**INSTRUCTIONS FOR THE TASK**: In the entries below, which lines run from the one containing "(260, 713) = (326, 682): white" to the one containing "(534, 262) = (371, 228): green"? Copy exactly those lines, ends included, and no others.

**SUPPLIED INFORMATION**:
= = = = = = =
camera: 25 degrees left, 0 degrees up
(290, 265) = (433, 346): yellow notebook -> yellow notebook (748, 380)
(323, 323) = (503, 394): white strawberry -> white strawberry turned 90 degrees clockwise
= = = = = = =
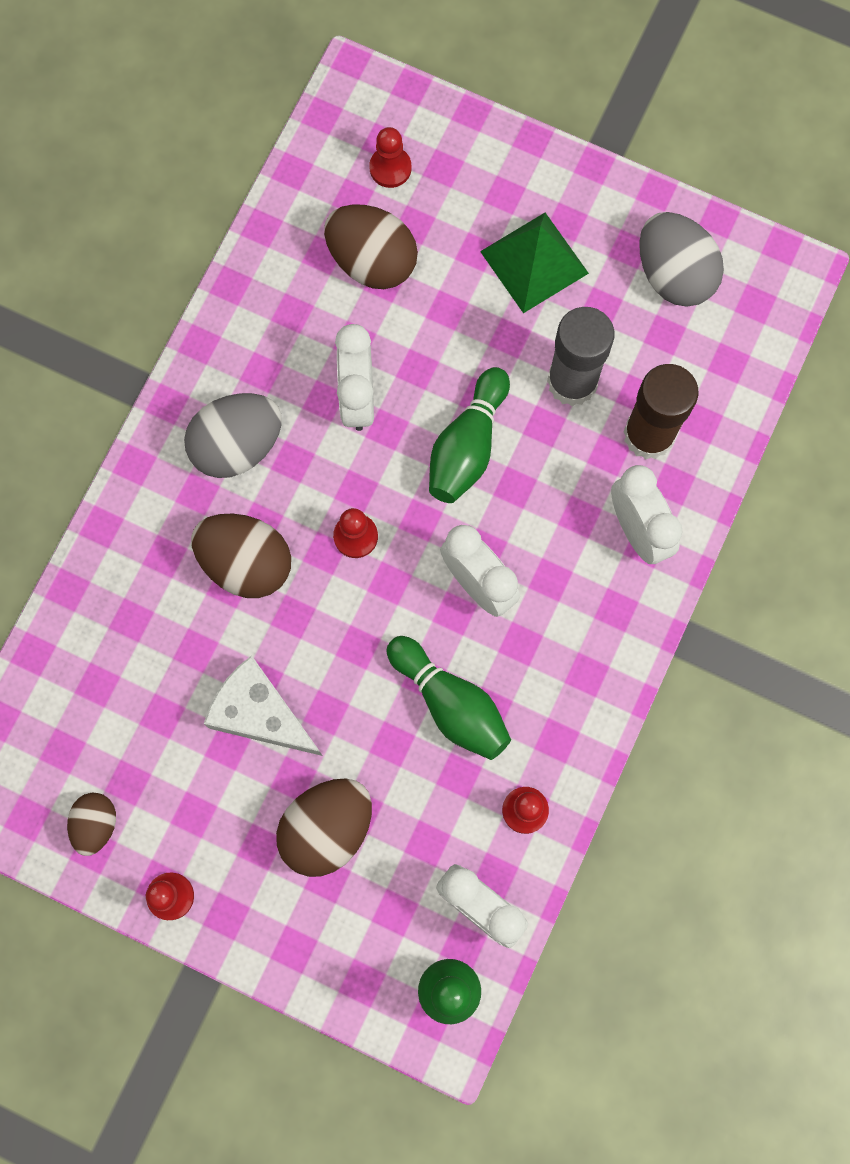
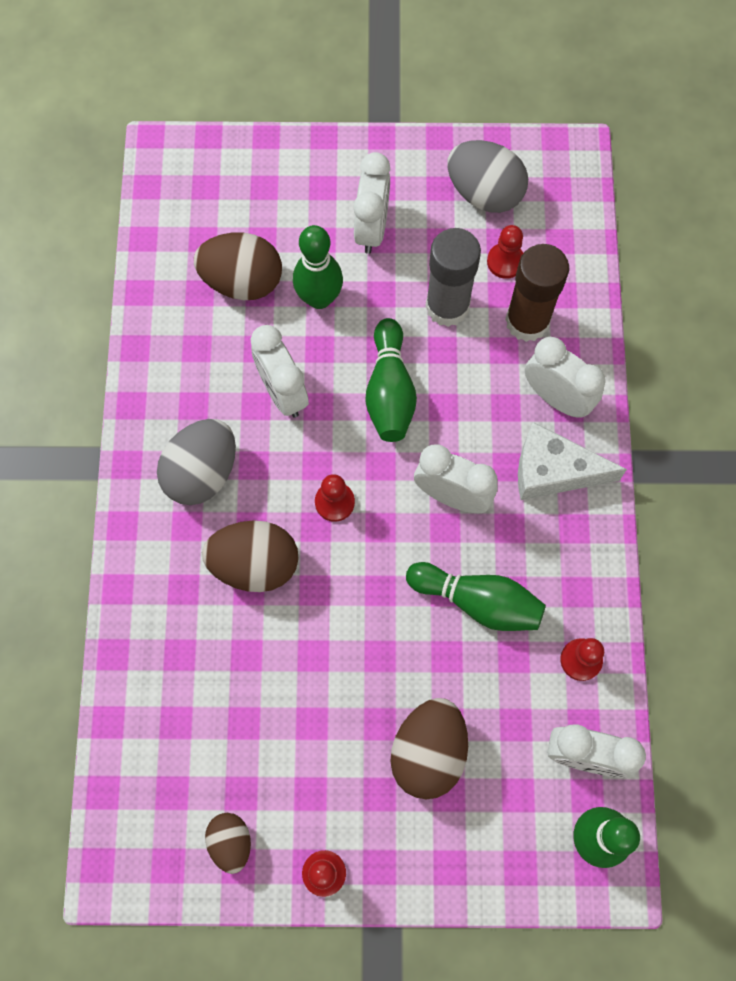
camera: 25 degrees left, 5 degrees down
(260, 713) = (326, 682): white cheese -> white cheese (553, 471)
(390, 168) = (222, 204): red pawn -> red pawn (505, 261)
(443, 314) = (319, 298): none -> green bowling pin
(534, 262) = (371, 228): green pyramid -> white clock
= = = = = = =
**WRITTEN RESPONSE**:
(260, 713) = (326, 682): white cheese -> white cheese (553, 471)
(390, 168) = (222, 204): red pawn -> red pawn (505, 261)
(443, 314) = (319, 298): none -> green bowling pin
(534, 262) = (371, 228): green pyramid -> white clock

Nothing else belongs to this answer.